>>>

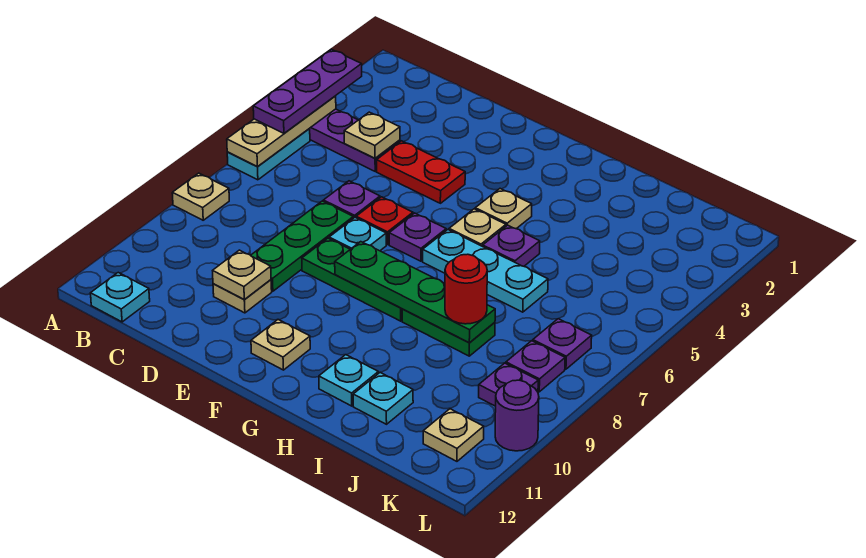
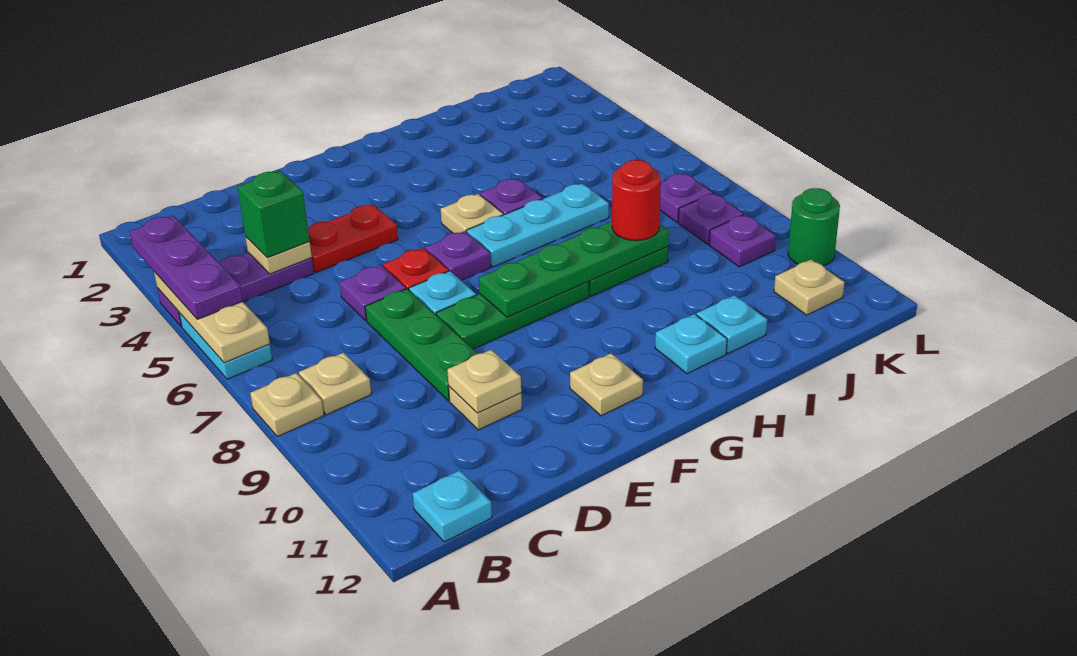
none -> green brick C4 level 3
tan plate G4 level 1 -> tan plate B8 level 1
purple round brick L10 level 1 -> green round brick L10 level 1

<<<

Look through the material above and pick out each line holding the word "green".

none -> green brick C4 level 3
purple round brick L10 level 1 -> green round brick L10 level 1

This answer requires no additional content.